◆ Exercise brief ◆
Give back all of the records exactly.

◆ Data extracts ◆
□ □ □ □

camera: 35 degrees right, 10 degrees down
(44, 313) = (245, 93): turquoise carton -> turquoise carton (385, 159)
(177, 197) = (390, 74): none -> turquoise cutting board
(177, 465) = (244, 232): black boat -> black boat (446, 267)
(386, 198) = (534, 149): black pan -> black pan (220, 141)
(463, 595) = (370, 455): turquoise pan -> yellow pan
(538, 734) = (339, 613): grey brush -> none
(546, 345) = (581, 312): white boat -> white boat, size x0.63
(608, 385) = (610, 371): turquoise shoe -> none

□ □ □ □

◆ Written answer ◆
camera: 35 degrees right, 10 degrees down
(44, 313) = (245, 93): turquoise carton -> turquoise carton (385, 159)
(177, 197) = (390, 74): none -> turquoise cutting board
(177, 465) = (244, 232): black boat -> black boat (446, 267)
(386, 198) = (534, 149): black pan -> black pan (220, 141)
(463, 595) = (370, 455): turquoise pan -> yellow pan
(538, 734) = (339, 613): grey brush -> none
(546, 345) = (581, 312): white boat -> white boat, size x0.63
(608, 385) = (610, 371): turquoise shoe -> none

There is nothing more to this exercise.